▶ _Provided records_
--
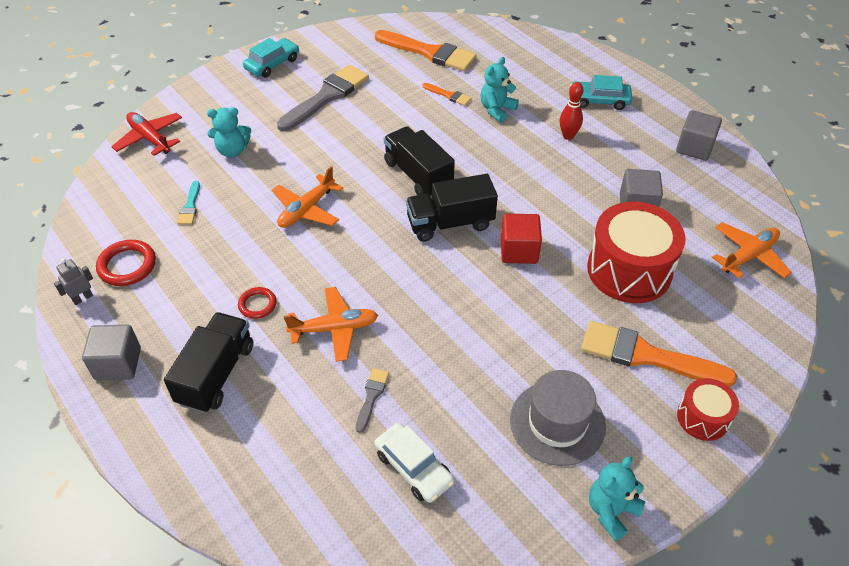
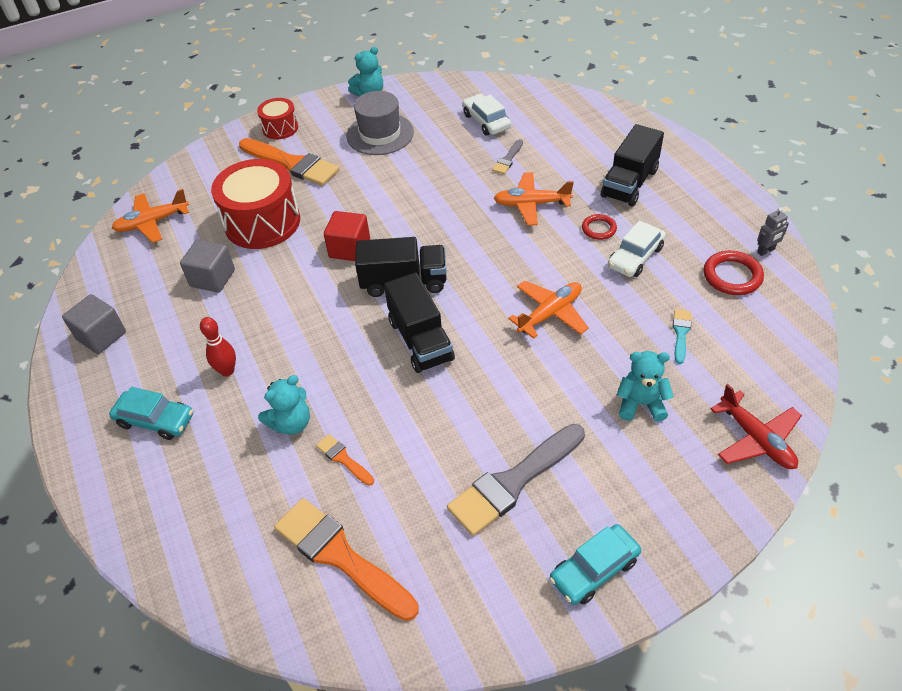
camera: 165 degrees left, 0 degrees up
(118, 364) = (713, 197): grey cube -> none
(221, 275) = (635, 257): none -> white car

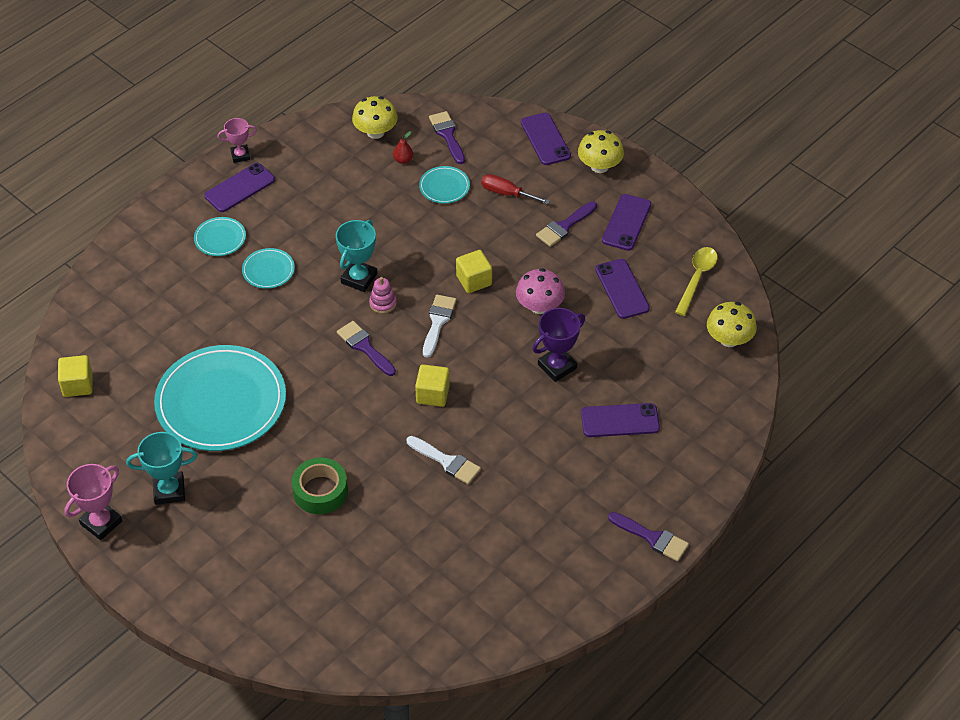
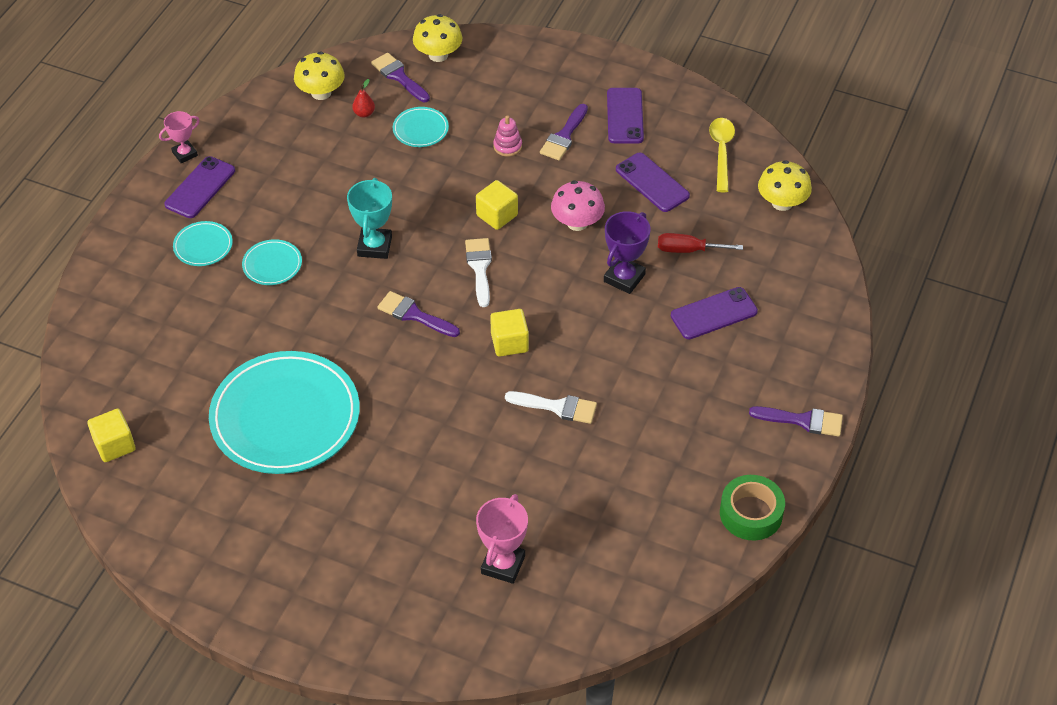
camera: 20 degrees left, 0 degrees up
(101, 523) = (211, 585): pink trophy -> pink trophy (503, 564)
(169, 490) = (272, 527): turquoise trophy -> none
(320, 491) = (438, 478): green tape -> green tape (751, 513)
(383, 303) = (412, 265): pink stacking toy -> pink stacking toy (507, 146)
(507, 193) = (489, 119): red screwdriver -> red screwdriver (688, 250)
(545, 139) = (502, 55): purple phone -> none
(599, 166) = (571, 68): yellow mushroom -> yellow mushroom (438, 55)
--
▶ _Task requirements_
Scan the records for the word "trophy", and copy each line where it is found.

▶ _Written solution_
(101, 523) = (211, 585): pink trophy -> pink trophy (503, 564)
(169, 490) = (272, 527): turquoise trophy -> none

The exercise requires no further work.